Object correspondence data:
──────────────────────────────
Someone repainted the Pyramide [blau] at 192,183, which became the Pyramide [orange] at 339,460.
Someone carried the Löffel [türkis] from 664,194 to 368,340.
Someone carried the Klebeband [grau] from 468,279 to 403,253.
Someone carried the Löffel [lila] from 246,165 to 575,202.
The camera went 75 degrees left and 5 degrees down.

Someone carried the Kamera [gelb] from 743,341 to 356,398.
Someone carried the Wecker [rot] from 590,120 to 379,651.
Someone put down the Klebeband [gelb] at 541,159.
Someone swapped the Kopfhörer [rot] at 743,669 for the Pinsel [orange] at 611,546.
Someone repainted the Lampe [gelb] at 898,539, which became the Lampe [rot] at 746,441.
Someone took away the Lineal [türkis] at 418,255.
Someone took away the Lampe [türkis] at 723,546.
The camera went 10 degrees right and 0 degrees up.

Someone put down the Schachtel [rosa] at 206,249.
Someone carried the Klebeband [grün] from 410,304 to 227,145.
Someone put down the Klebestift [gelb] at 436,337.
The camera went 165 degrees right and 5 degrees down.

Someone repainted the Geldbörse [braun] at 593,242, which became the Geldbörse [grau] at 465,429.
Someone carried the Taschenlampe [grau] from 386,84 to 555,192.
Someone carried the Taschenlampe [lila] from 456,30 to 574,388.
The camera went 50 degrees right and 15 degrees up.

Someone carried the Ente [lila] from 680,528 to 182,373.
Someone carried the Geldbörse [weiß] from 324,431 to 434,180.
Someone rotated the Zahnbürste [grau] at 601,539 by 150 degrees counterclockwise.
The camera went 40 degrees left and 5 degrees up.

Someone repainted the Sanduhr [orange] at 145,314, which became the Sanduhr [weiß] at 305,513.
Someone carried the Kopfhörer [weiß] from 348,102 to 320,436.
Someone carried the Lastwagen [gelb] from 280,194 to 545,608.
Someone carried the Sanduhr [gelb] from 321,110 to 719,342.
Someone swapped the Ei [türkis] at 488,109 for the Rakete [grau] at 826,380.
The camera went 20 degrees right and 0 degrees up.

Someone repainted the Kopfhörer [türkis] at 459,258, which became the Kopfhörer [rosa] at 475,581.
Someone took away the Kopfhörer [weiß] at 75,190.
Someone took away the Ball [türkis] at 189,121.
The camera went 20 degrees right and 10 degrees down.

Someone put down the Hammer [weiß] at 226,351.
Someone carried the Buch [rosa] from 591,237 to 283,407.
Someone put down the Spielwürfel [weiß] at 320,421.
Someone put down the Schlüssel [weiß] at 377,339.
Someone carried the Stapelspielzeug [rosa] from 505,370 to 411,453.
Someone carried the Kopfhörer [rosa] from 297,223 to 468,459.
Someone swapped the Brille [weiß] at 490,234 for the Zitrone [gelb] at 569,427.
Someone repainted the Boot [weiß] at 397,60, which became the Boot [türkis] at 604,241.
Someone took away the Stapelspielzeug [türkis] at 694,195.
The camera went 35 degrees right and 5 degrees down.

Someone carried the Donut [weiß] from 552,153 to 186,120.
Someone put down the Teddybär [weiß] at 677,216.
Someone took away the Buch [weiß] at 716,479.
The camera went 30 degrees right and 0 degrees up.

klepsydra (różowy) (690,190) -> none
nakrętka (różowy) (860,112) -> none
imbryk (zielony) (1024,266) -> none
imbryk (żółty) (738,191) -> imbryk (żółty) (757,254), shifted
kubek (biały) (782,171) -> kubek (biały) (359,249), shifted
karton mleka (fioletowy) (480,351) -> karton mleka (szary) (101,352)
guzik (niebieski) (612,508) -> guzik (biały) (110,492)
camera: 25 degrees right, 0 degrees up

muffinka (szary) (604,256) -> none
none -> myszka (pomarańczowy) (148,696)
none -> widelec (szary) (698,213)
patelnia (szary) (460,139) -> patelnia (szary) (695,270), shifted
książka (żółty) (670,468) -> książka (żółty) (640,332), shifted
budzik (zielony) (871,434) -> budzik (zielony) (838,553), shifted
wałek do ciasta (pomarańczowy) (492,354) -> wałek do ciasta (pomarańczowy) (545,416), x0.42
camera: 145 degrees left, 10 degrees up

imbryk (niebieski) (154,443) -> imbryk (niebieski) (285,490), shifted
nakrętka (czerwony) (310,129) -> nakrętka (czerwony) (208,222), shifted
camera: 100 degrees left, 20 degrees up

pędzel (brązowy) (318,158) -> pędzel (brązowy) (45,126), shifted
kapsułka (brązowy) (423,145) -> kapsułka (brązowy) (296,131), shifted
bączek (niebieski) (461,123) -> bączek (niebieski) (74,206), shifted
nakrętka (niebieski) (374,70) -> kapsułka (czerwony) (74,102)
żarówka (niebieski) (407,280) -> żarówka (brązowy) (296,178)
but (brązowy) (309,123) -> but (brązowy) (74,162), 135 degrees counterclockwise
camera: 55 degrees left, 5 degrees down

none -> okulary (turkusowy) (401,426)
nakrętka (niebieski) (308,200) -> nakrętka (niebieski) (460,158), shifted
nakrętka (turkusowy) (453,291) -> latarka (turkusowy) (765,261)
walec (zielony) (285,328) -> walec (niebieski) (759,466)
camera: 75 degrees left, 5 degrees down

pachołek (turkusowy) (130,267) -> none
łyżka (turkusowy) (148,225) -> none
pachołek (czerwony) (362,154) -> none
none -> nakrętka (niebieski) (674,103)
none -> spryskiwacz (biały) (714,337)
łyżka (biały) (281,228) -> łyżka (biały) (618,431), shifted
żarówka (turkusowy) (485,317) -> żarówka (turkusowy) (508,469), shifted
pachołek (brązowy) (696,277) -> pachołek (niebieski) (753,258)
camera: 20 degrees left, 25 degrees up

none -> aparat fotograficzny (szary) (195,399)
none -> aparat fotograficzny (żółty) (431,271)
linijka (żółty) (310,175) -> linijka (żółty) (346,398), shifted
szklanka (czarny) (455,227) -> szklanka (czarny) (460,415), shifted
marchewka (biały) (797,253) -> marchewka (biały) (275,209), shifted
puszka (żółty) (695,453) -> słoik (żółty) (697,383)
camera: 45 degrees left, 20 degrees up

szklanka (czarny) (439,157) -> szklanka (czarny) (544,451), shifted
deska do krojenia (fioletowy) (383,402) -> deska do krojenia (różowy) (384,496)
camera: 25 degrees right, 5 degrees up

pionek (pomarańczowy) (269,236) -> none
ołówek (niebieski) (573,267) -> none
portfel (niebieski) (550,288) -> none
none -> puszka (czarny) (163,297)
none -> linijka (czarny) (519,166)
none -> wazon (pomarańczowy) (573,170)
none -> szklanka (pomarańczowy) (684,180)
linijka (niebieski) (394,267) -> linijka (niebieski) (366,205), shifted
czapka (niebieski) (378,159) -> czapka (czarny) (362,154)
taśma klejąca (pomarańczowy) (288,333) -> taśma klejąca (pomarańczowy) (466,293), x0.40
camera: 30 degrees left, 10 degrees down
──────────────────────────────
PROBLEM TO WORK ON
Provide the number of lines in the records above that contain the word "Löffel", with no additional words.

EXERCISE RESULT
2